** Working data follows **
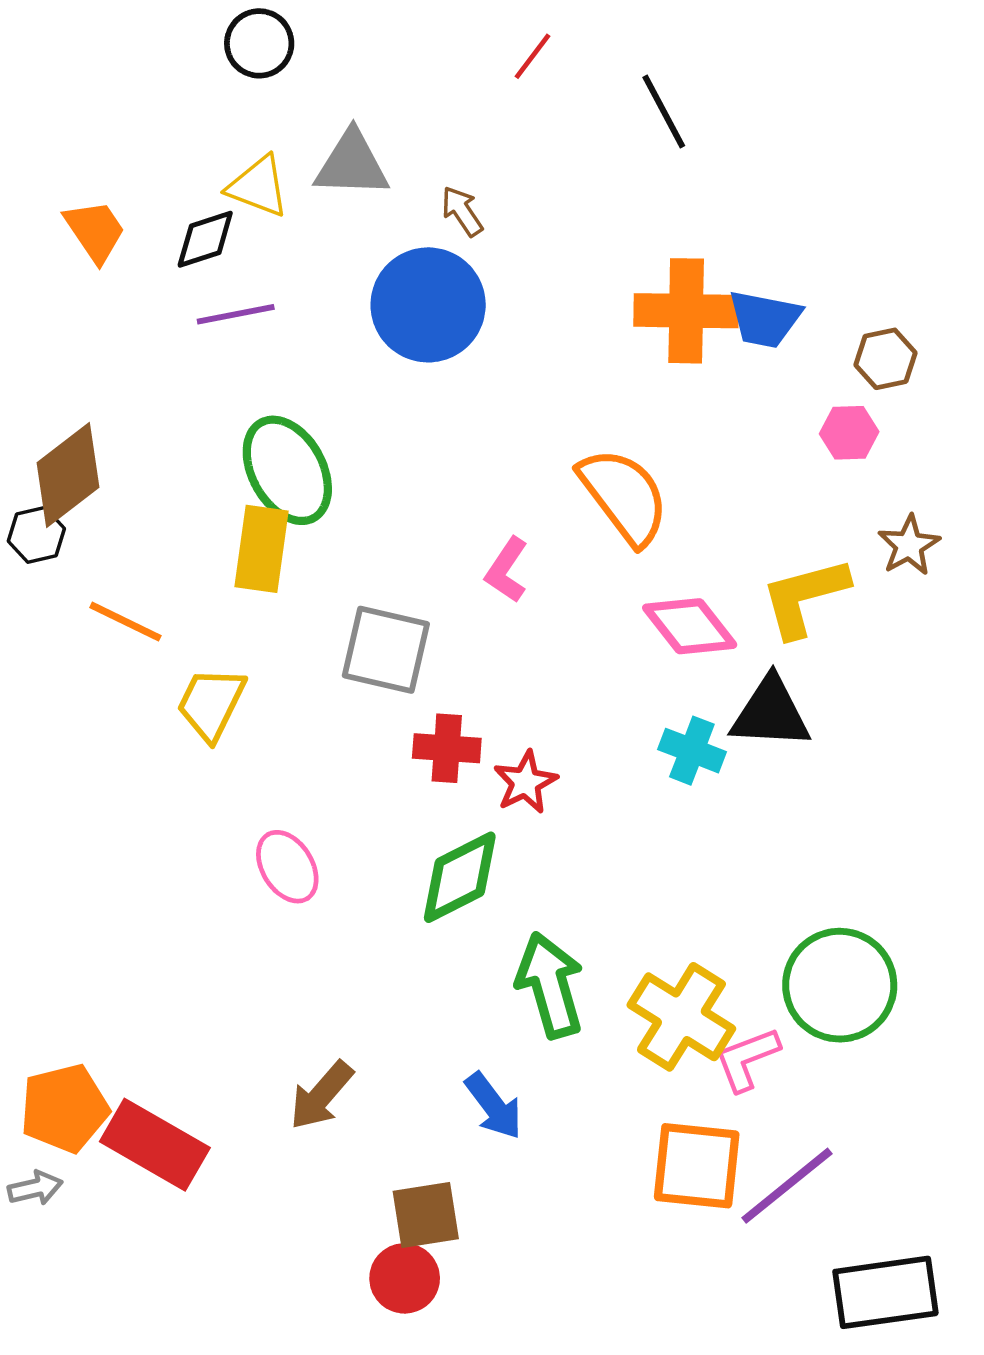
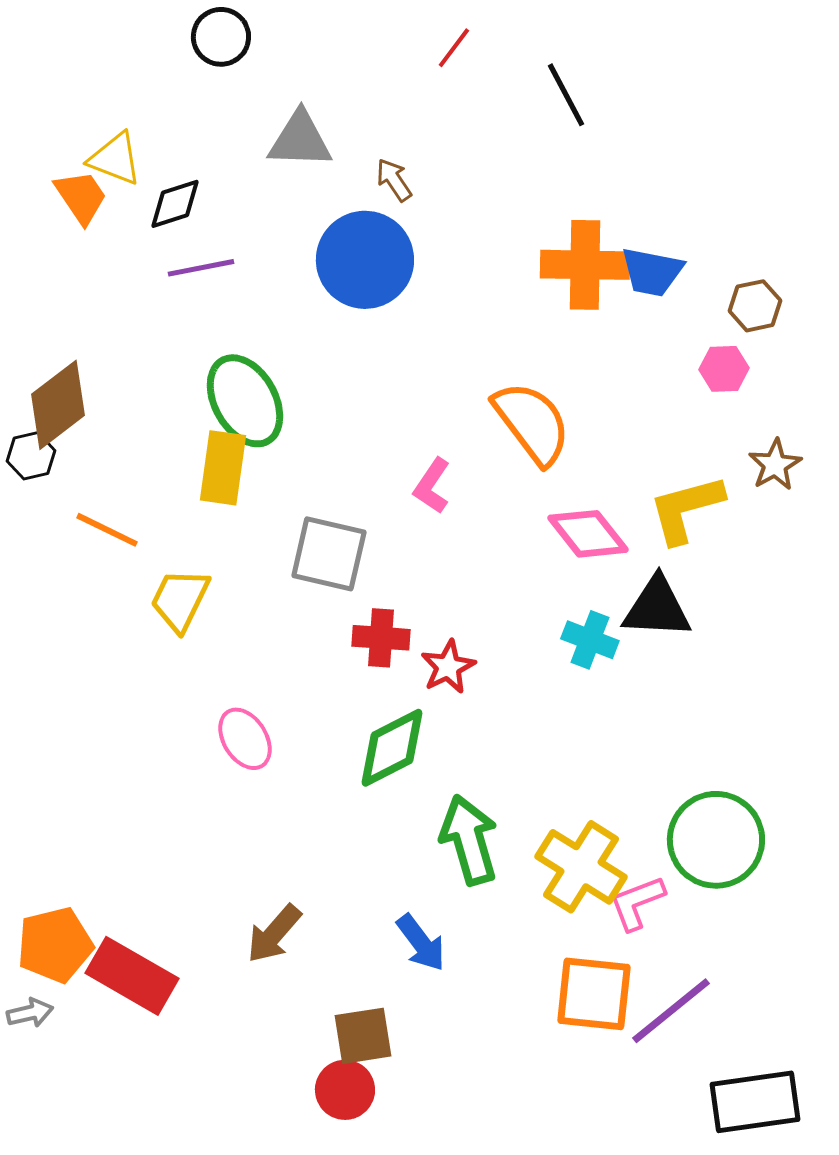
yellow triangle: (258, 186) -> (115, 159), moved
** End of Working data **
** Working data follows **
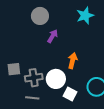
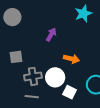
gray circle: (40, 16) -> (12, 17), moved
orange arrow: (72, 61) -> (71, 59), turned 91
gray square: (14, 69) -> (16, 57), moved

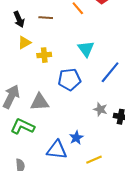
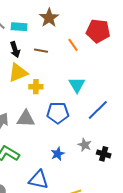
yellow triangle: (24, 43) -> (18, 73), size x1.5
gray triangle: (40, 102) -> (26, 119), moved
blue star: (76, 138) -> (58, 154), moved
** End of Working data **
◆ Directions for this task
In the listing above, find the line with "orange arrow: (72, 61) -> (71, 59), turned 91" and the line with "blue star: (76, 138) -> (58, 154), moved". Copy exactly those lines and all between them, minus the images.

◆ Your response
orange arrow: (72, 61) -> (71, 59), turned 91
gray square: (14, 69) -> (16, 57), moved

yellow triangle: (24, 43) -> (18, 73), size x1.5
gray triangle: (40, 102) -> (26, 119), moved
blue star: (76, 138) -> (58, 154), moved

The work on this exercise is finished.